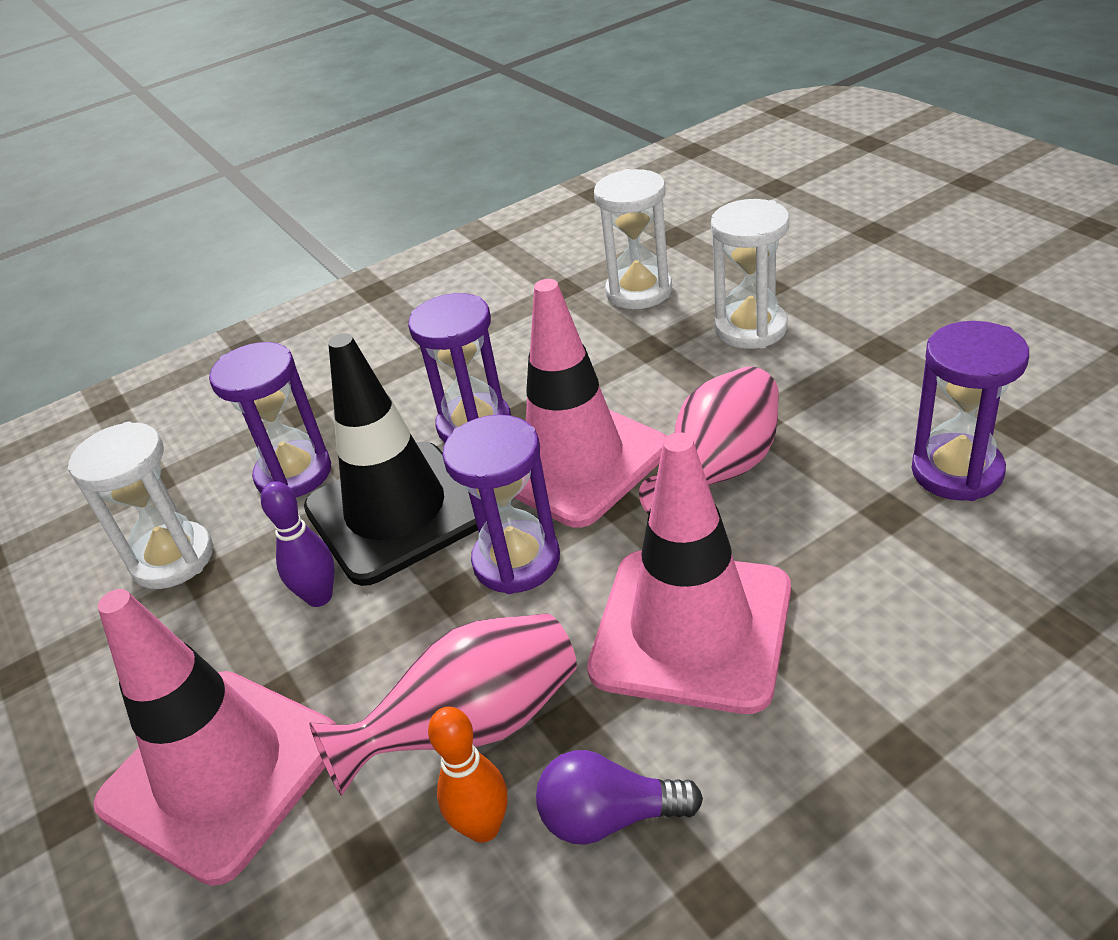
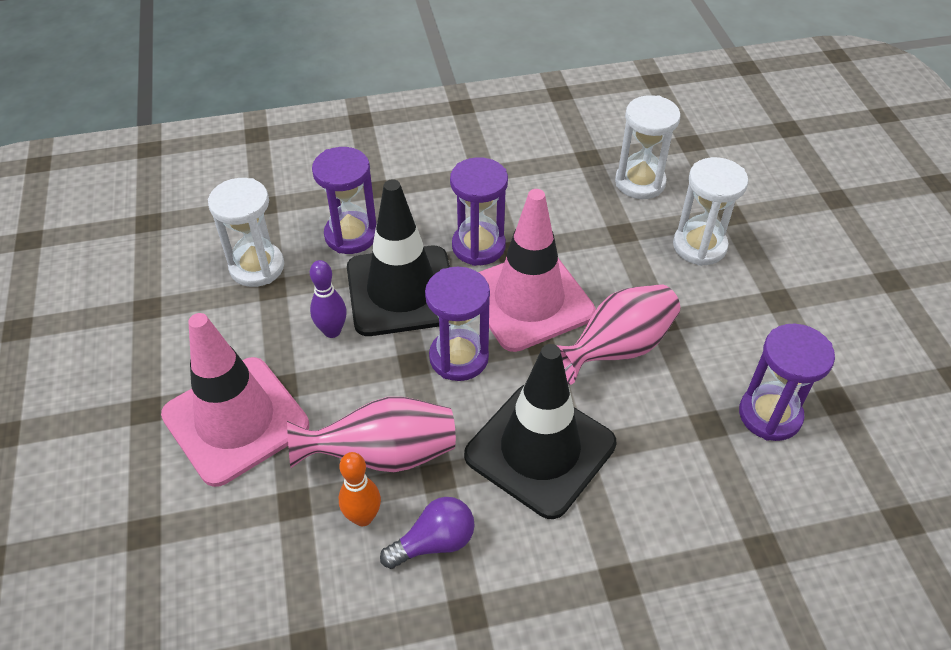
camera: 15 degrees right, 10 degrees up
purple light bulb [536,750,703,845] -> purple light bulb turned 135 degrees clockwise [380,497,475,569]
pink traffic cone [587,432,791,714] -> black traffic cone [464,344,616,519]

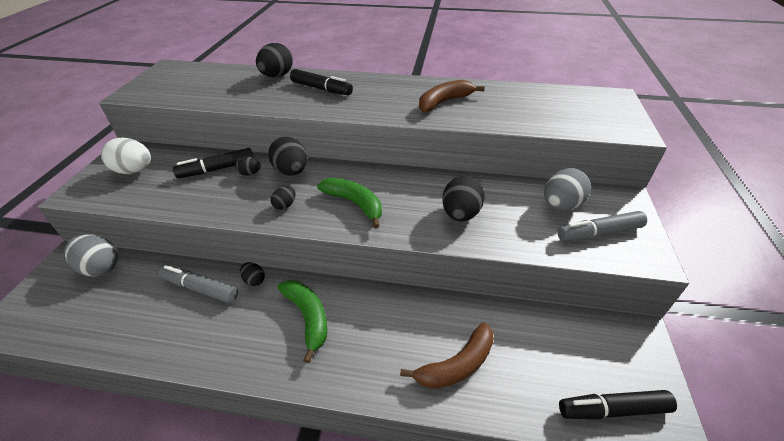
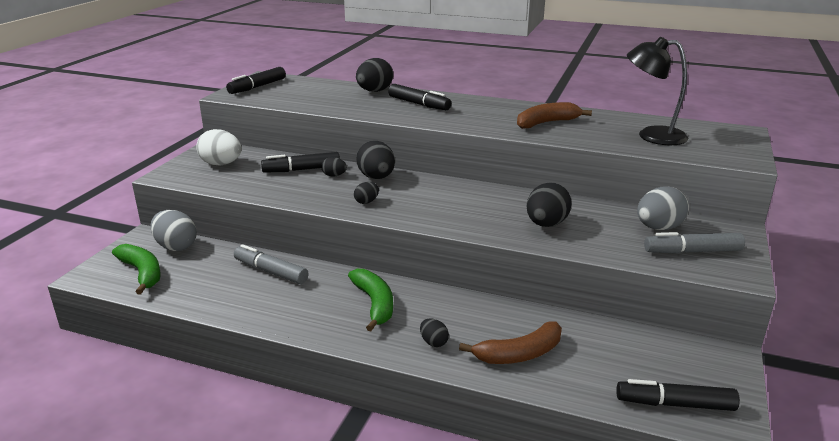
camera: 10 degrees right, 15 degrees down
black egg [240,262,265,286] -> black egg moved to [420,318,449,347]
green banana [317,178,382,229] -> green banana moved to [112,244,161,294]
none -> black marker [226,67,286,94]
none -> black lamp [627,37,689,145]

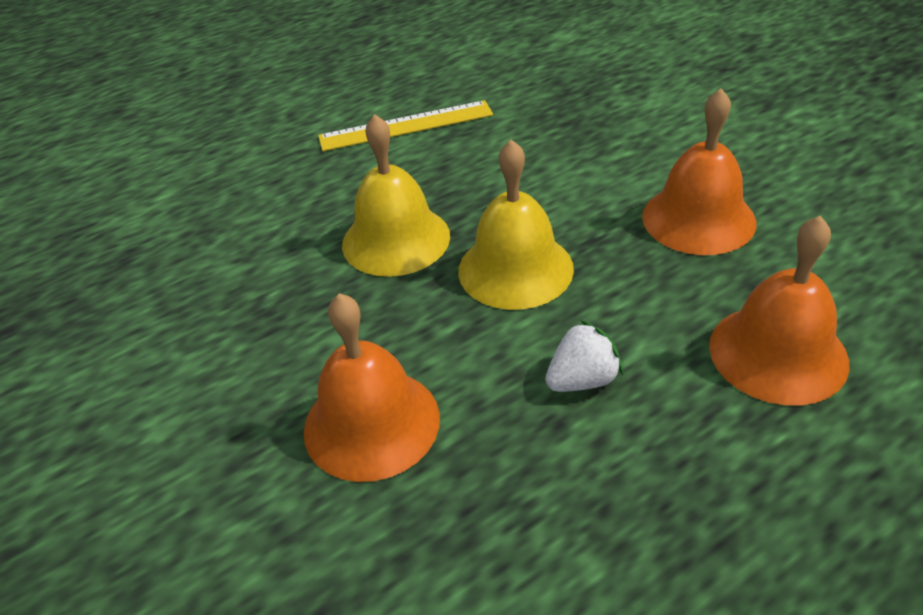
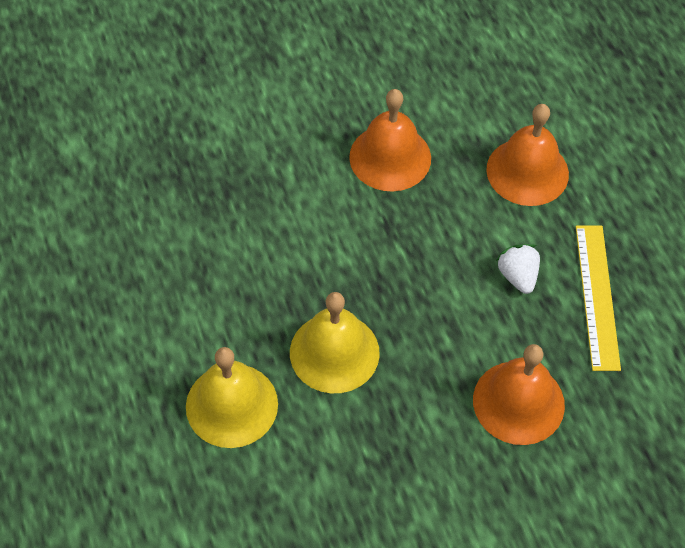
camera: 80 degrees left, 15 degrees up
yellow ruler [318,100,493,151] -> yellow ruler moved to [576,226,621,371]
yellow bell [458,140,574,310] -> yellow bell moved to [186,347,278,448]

### REQUEST
Starting at the line that contains "none -> black lamp [627,37,689,145]", reproduce each line exactly through the end of the entries above, leaving every picture out.

### EXERCISE ANSWER
none -> black lamp [627,37,689,145]

camera: 80 degrees left, 15 degrees up
yellow ruler [318,100,493,151] -> yellow ruler moved to [576,226,621,371]
yellow bell [458,140,574,310] -> yellow bell moved to [186,347,278,448]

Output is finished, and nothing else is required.